* _YOUR TASK_
Images in the data are to be skipped, while every line is restated exactly as written.

───── RECORDS FOR THIS EXERCISE

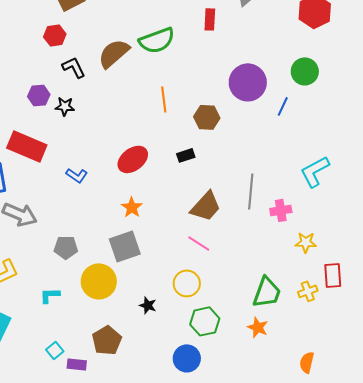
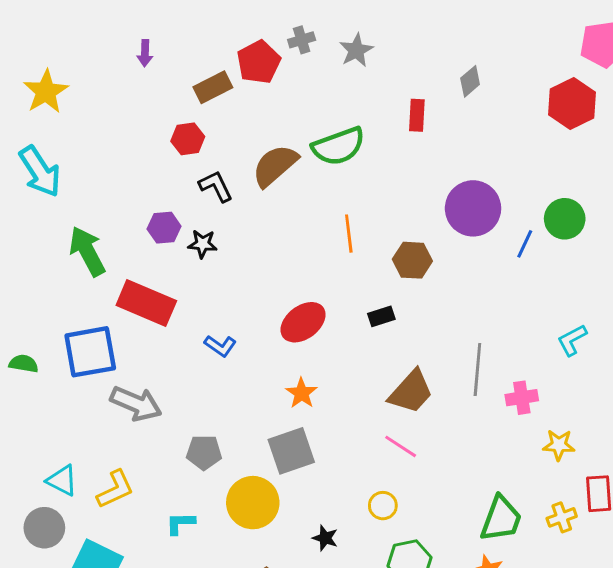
green circle: (305, 71) -> (565, 219), moved
cyan L-shape: (315, 171) -> (572, 340), size x0.7
yellow circle: (187, 283) -> (383, 506), size x0.7

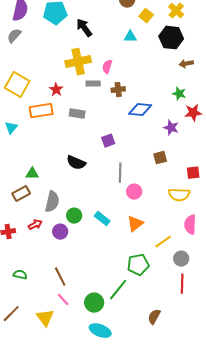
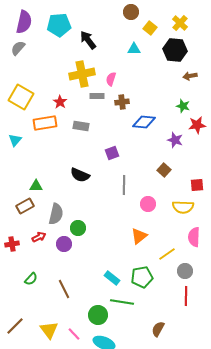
brown square: (160, 158) -> (164, 170), turned -32
pink circle: (134, 192) -> (148, 204), moved
cyan rectangle: (102, 219) -> (112, 278), moved
green semicircle: (20, 275) -> (31, 279), moved, turned 120
green line: (118, 290) -> (122, 302), turned 60
pink line: (63, 300) -> (74, 334), moved

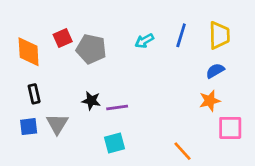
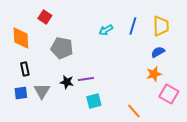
red square: (63, 38) -> (45, 17), moved, turned -32
gray pentagon: (91, 49) -> (62, 48), moved
black star: (91, 101) -> (67, 82), moved
pink square: (230, 128) -> (169, 94), turned 30
cyan square: (114, 143) -> (94, 101), moved

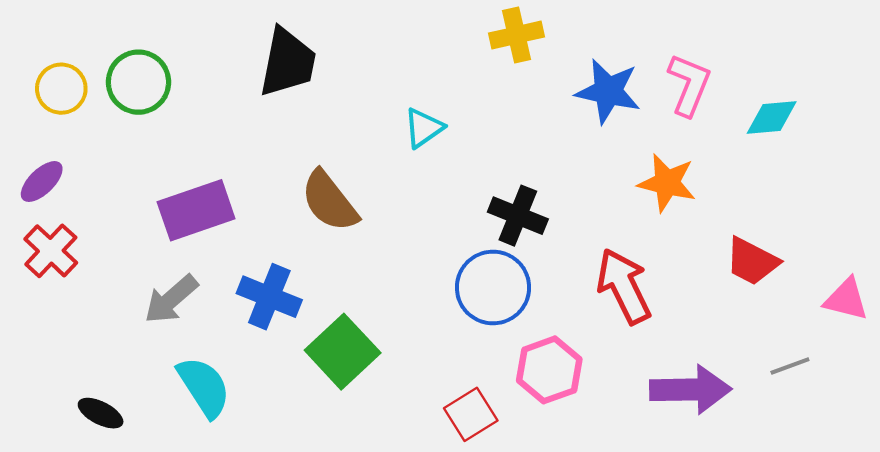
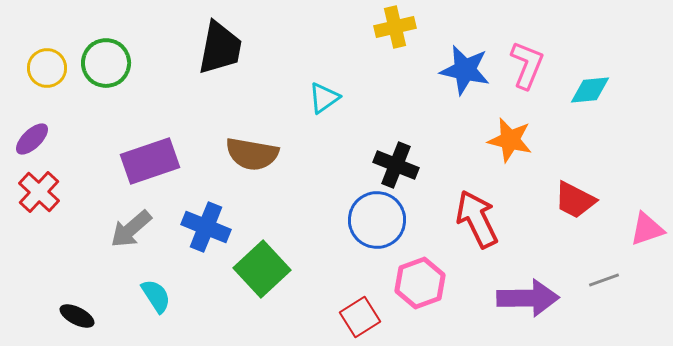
brown semicircle: (329, 201) -> (252, 154), turned -42
pink triangle: (846, 299) -> (647, 229), turned -33
cyan semicircle: (204, 387) -> (156, 296), size x0.7

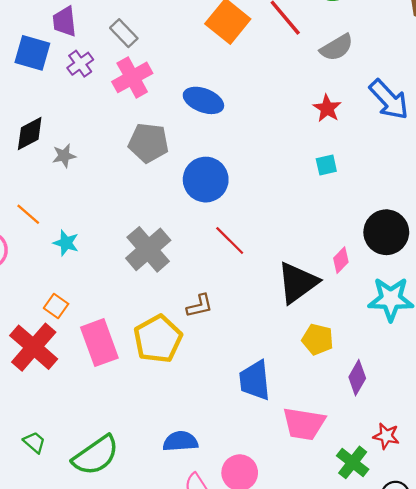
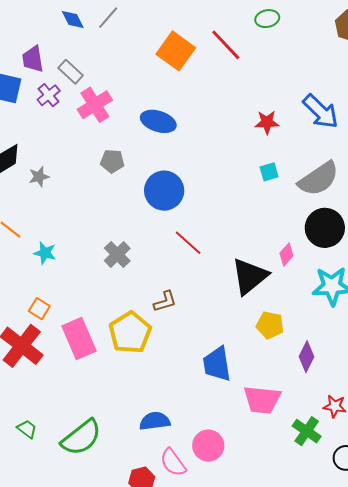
gray rectangle: (124, 33) -> (71, 72), moved
gray semicircle: (337, 47) -> (319, 179), moved, size x1.4
red star: (327, 108) -> (267, 122), turned -30
gray pentagon: (148, 143) -> (112, 161), size x0.7
gray cross: (148, 249) -> (117, 254), size x0.7

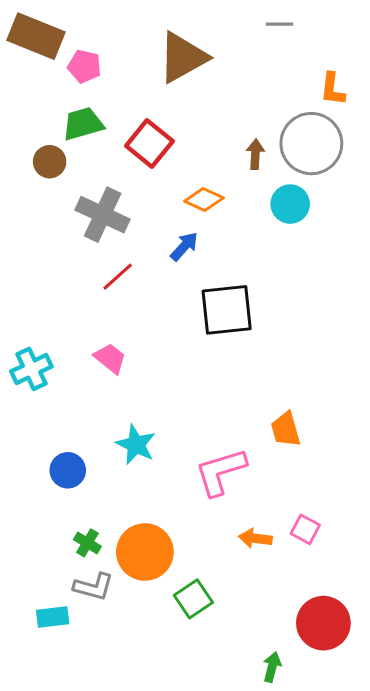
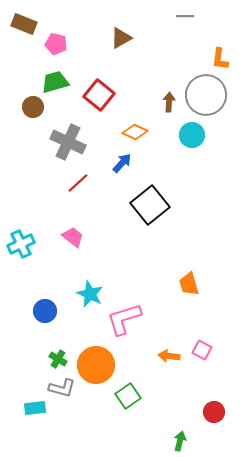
brown rectangle: (36, 36) -> (24, 24), size x0.7
brown triangle: (183, 57) -> (121, 38), size x0.6
black square: (227, 310) -> (150, 205), turned -33
pink L-shape: (221, 472) -> (124, 319), moved
red circle: (323, 623) -> (214, 412), size x0.6

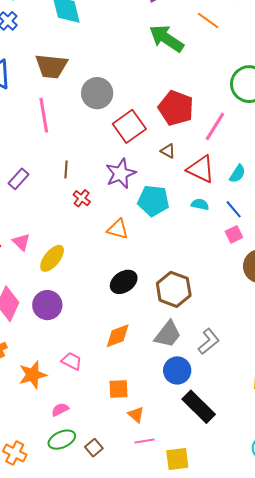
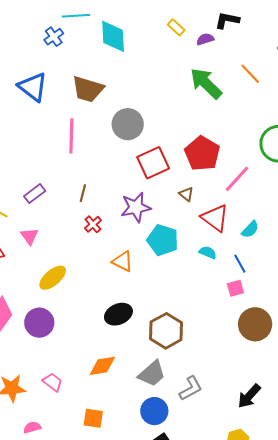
pink triangle: (21, 242) -> (29, 236), moved

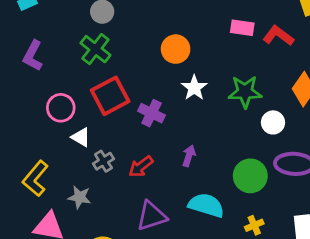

──────────

* _COMPLETED EXERCISE_
green circle: (305, 71) -> (565, 219), moved
cyan L-shape: (315, 171) -> (572, 340), size x0.7
yellow circle: (187, 283) -> (383, 506), size x0.7

brown square: (160, 158) -> (164, 170), turned -32
pink circle: (134, 192) -> (148, 204), moved
cyan rectangle: (102, 219) -> (112, 278), moved
green semicircle: (20, 275) -> (31, 279), moved, turned 120
green line: (118, 290) -> (122, 302), turned 60
pink line: (63, 300) -> (74, 334), moved

red square: (63, 38) -> (45, 17), moved, turned -32
gray pentagon: (91, 49) -> (62, 48), moved
black star: (91, 101) -> (67, 82), moved
pink square: (230, 128) -> (169, 94), turned 30
cyan square: (114, 143) -> (94, 101), moved

brown semicircle: (329, 201) -> (252, 154), turned -42
pink triangle: (846, 299) -> (647, 229), turned -33
cyan semicircle: (204, 387) -> (156, 296), size x0.7

gray rectangle: (124, 33) -> (71, 72), moved
gray semicircle: (337, 47) -> (319, 179), moved, size x1.4
red star: (327, 108) -> (267, 122), turned -30
gray pentagon: (148, 143) -> (112, 161), size x0.7
gray cross: (148, 249) -> (117, 254), size x0.7

brown rectangle: (36, 36) -> (24, 24), size x0.7
brown triangle: (183, 57) -> (121, 38), size x0.6
black square: (227, 310) -> (150, 205), turned -33
pink L-shape: (221, 472) -> (124, 319), moved
red circle: (323, 623) -> (214, 412), size x0.6

pink triangle: (21, 242) -> (29, 236), moved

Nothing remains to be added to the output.